What the answer must contain is every line of the records, exactly, with no pictures.
**** Dataset content ****
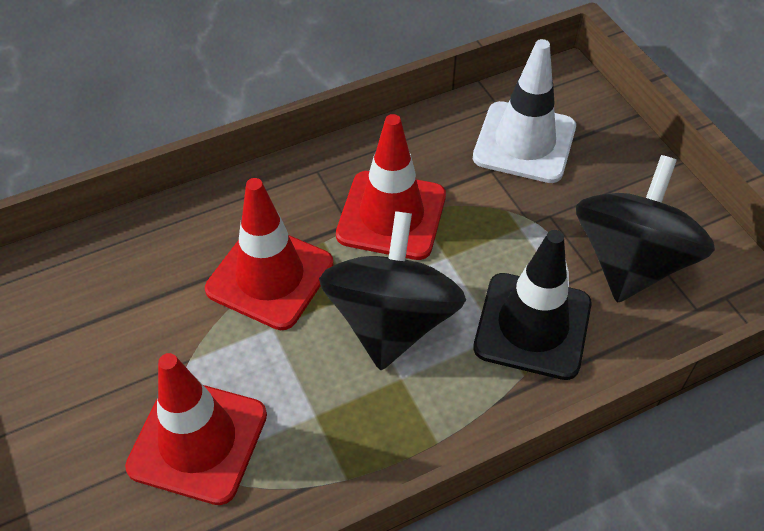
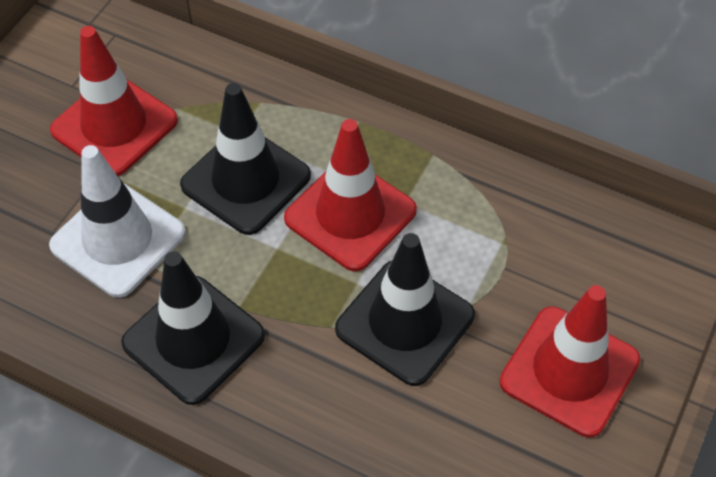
black spinning top: 2 -> 0
black traffic cone: 1 -> 3

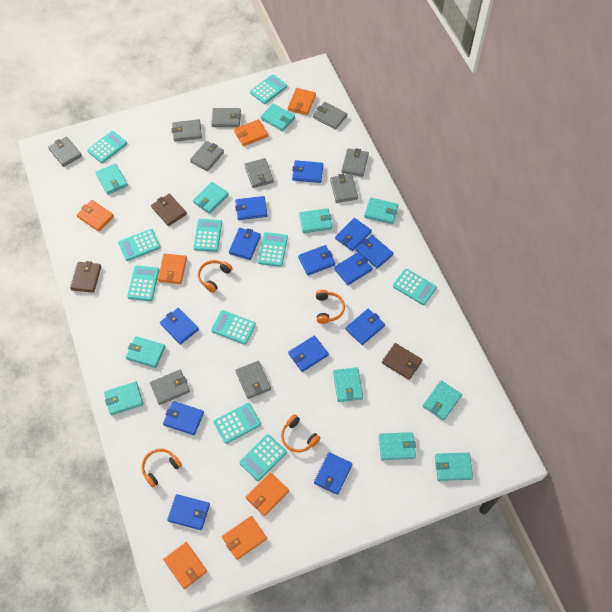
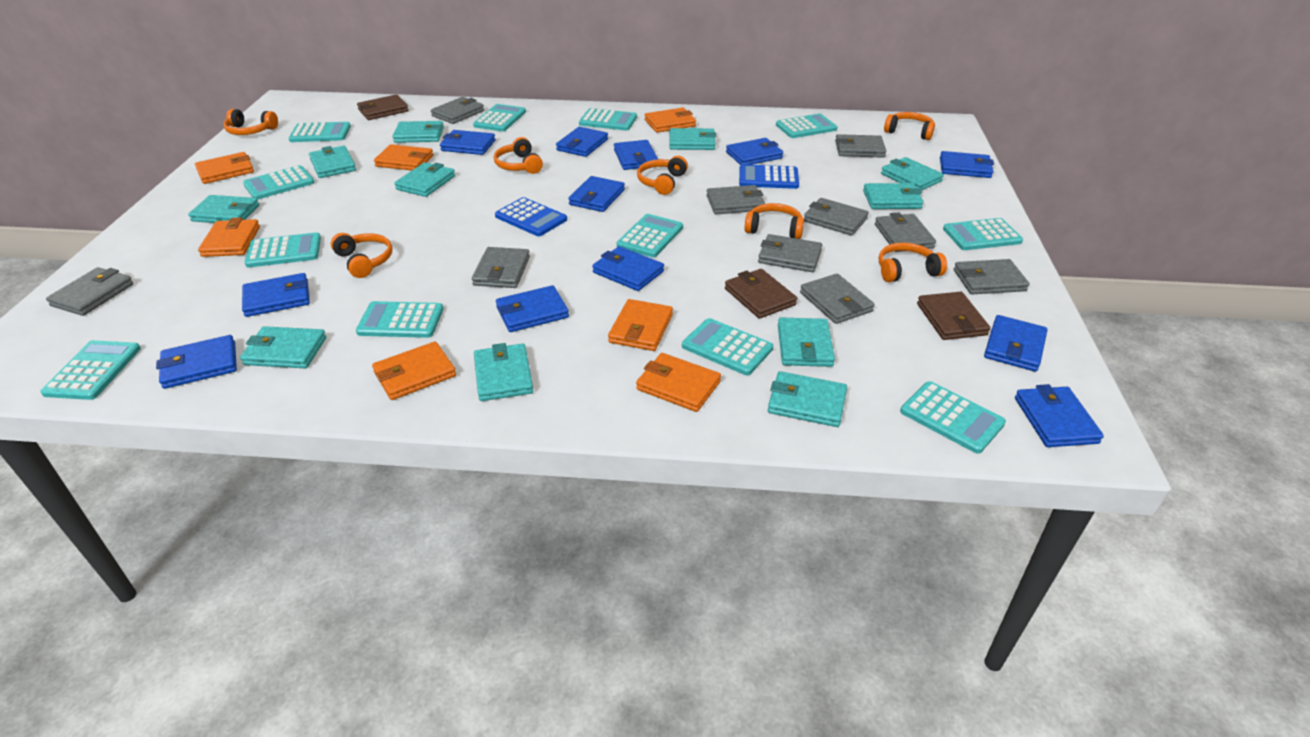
blue calculator: 0 -> 2
blue wallet: 13 -> 12
orange headphones: 4 -> 7
turquoise calculator: 10 -> 12

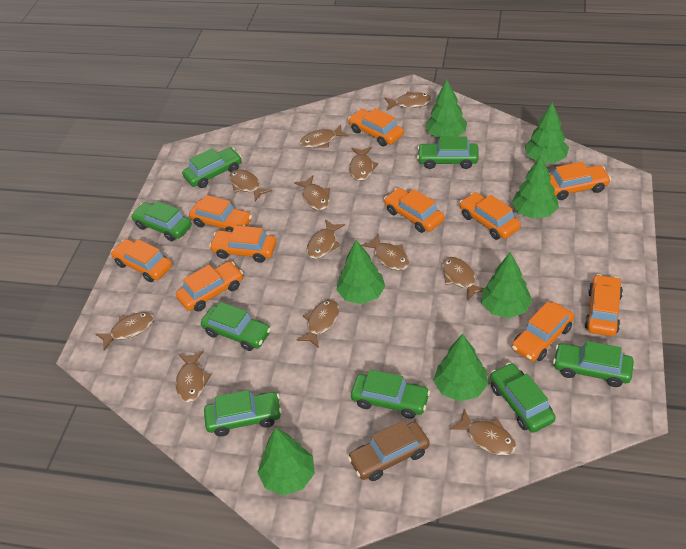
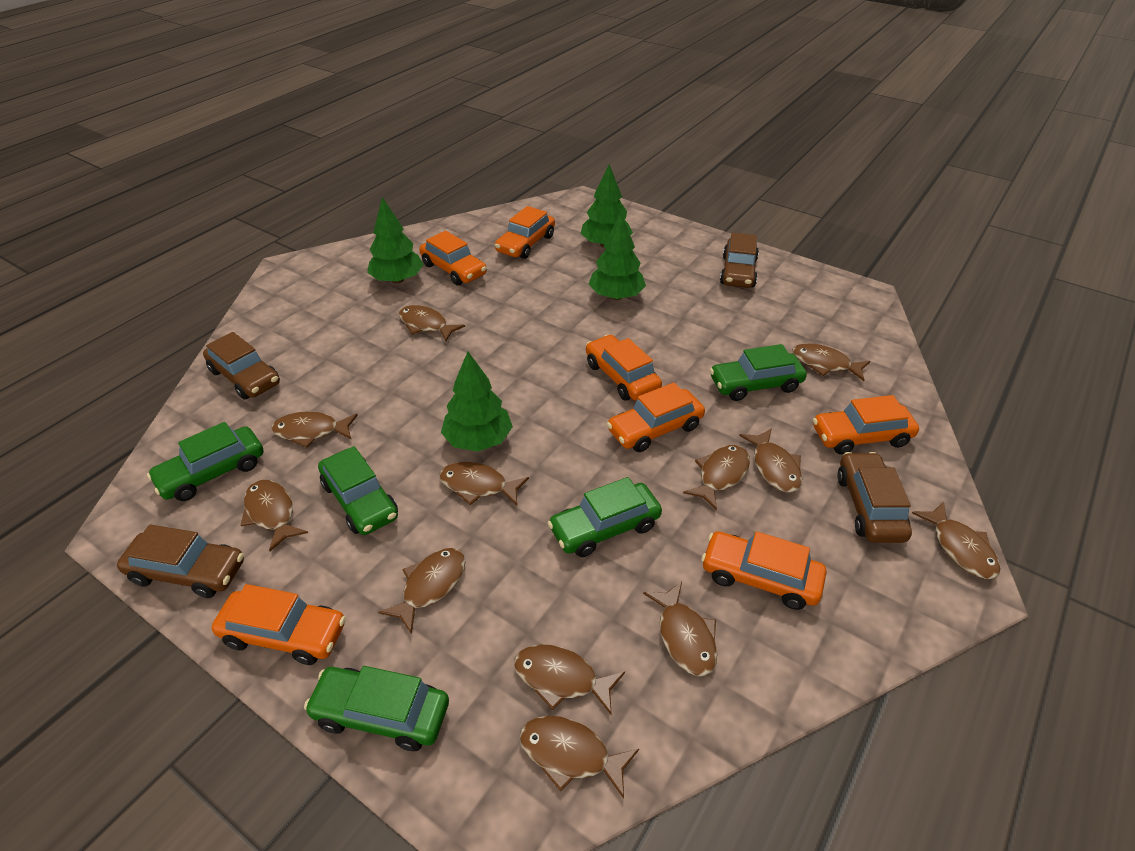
brown car: 1 -> 4
green car: 8 -> 5
green tree: 7 -> 4
orange car: 10 -> 7

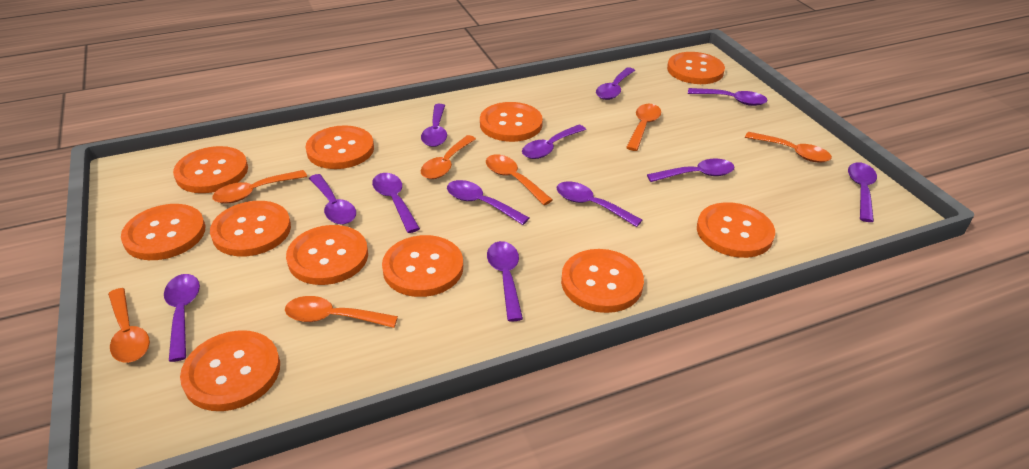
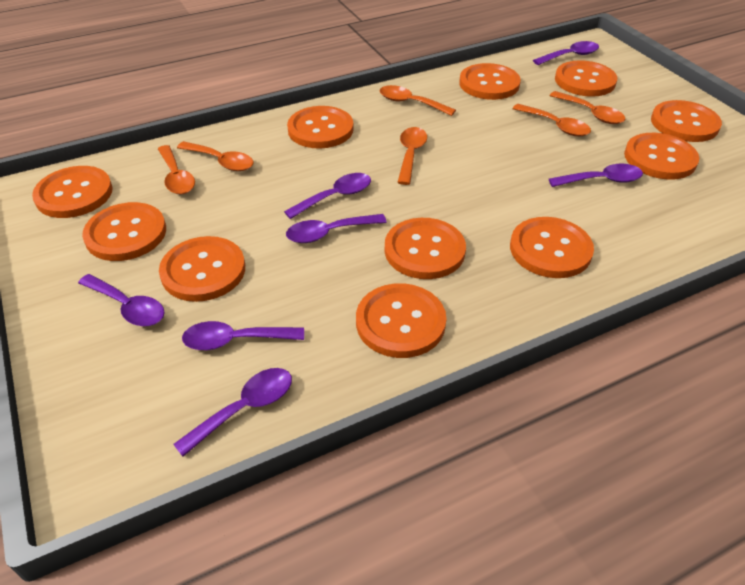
orange spoon: 7 -> 6
purple spoon: 12 -> 7

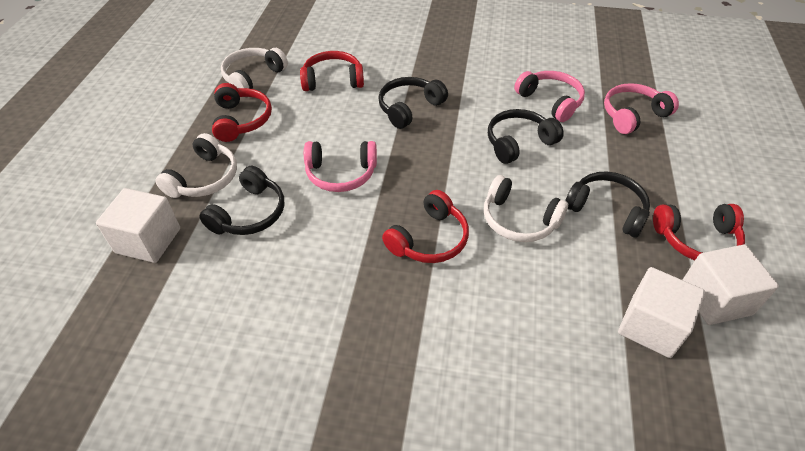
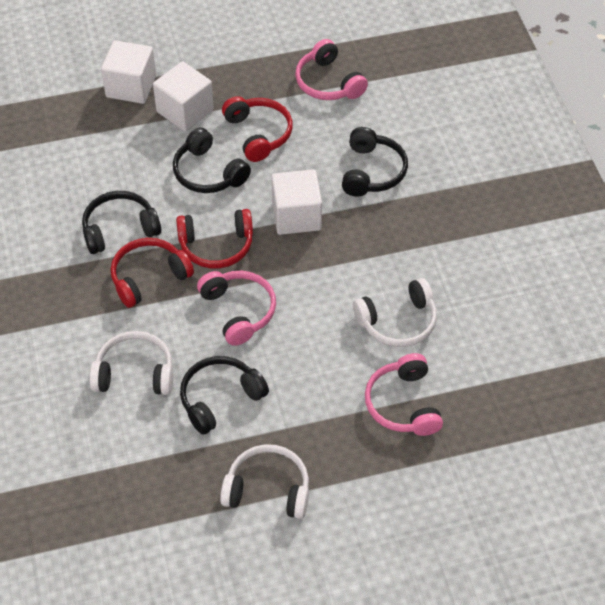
red headphones: 4 -> 3

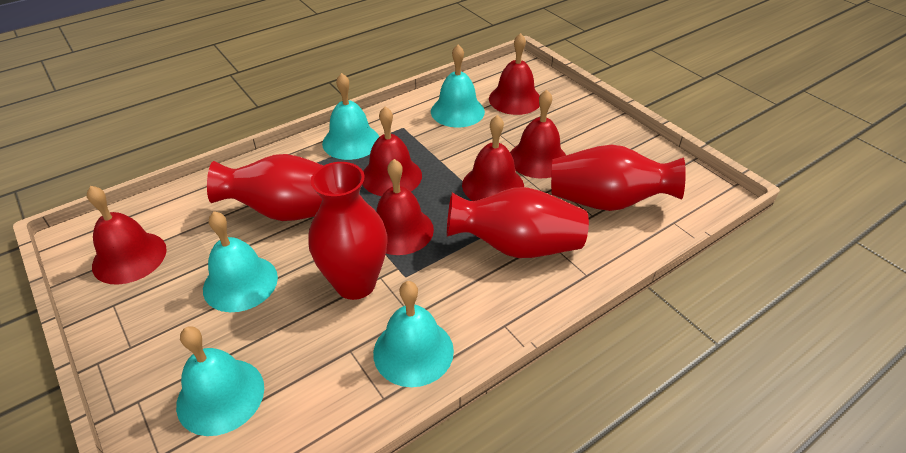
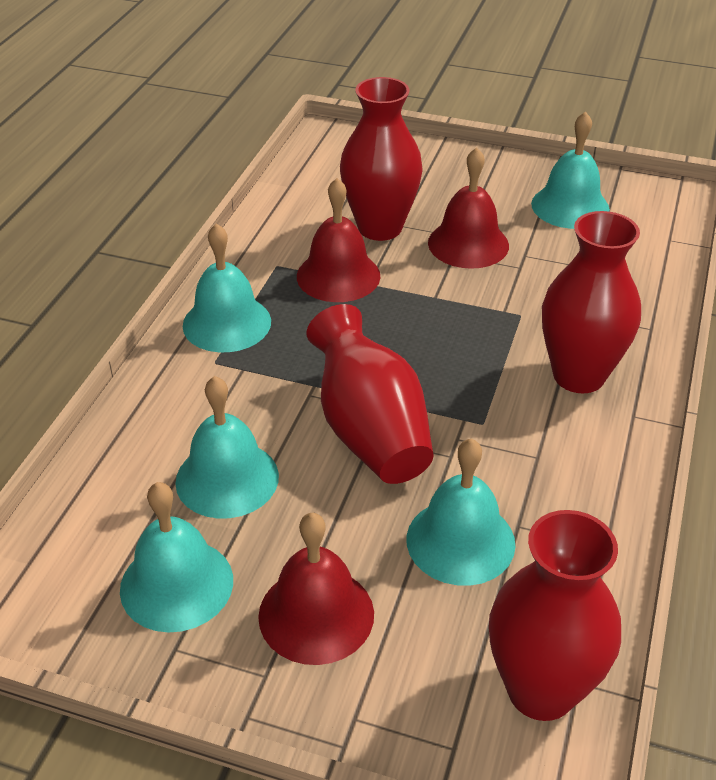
red bell: 6 -> 3

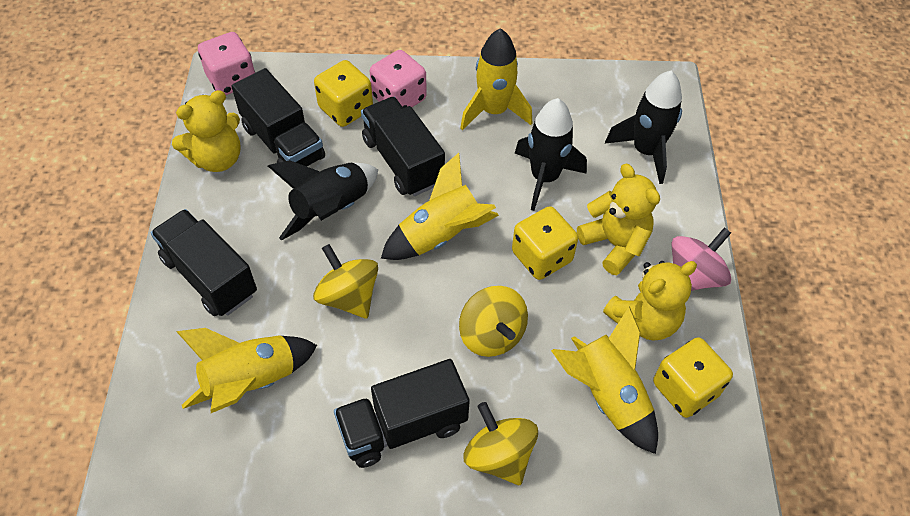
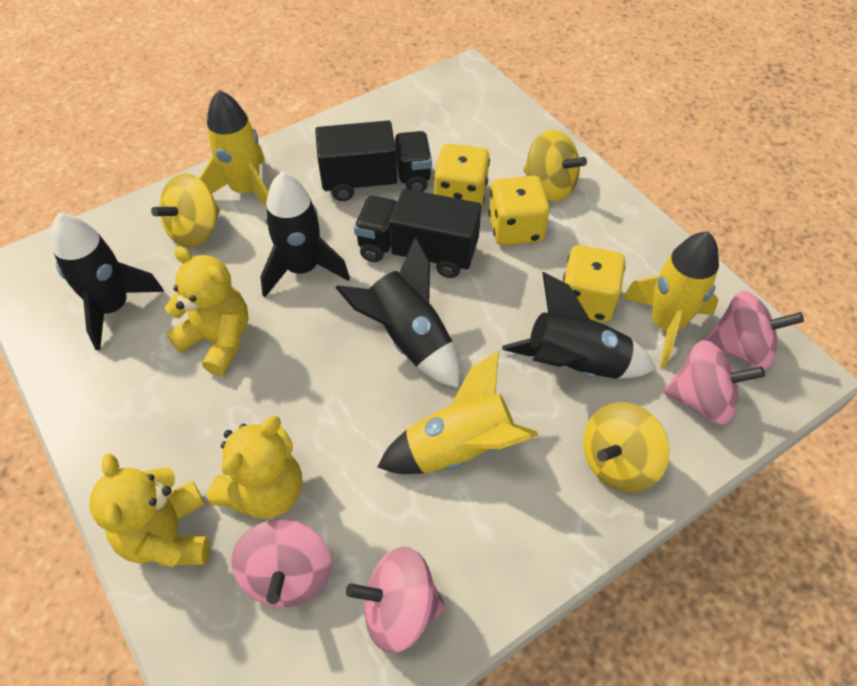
black rocket: 3 -> 4
black truck: 4 -> 2
pink dice: 2 -> 0
pink spinning top: 1 -> 4
yellow rocket: 4 -> 3

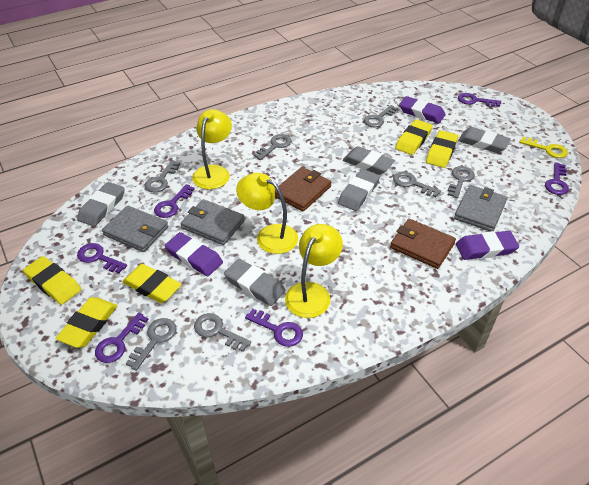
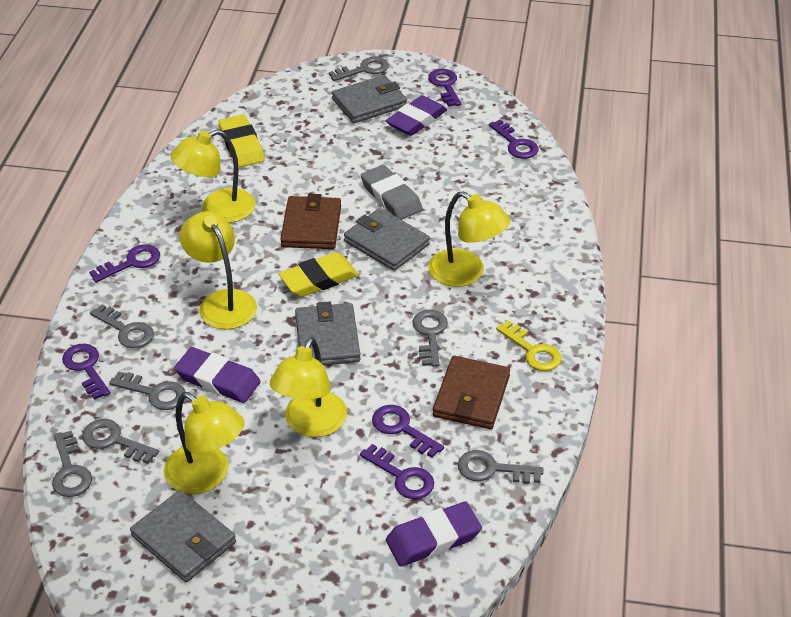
grey eraser: 5 -> 1
grey wallet: 3 -> 4
yellow eraser: 5 -> 2
yellow lamp: 3 -> 5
****
— Result for this exercise —
black spinning top: 2 -> 0
black traffic cone: 1 -> 3

blue calculator: 0 -> 2
blue wallet: 13 -> 12
orange headphones: 4 -> 7
turquoise calculator: 10 -> 12

brown car: 1 -> 4
green car: 8 -> 5
green tree: 7 -> 4
orange car: 10 -> 7

orange spoon: 7 -> 6
purple spoon: 12 -> 7

red headphones: 4 -> 3

red bell: 6 -> 3

black rocket: 3 -> 4
black truck: 4 -> 2
pink dice: 2 -> 0
pink spinning top: 1 -> 4
yellow rocket: 4 -> 3

grey eraser: 5 -> 1
grey wallet: 3 -> 4
yellow eraser: 5 -> 2
yellow lamp: 3 -> 5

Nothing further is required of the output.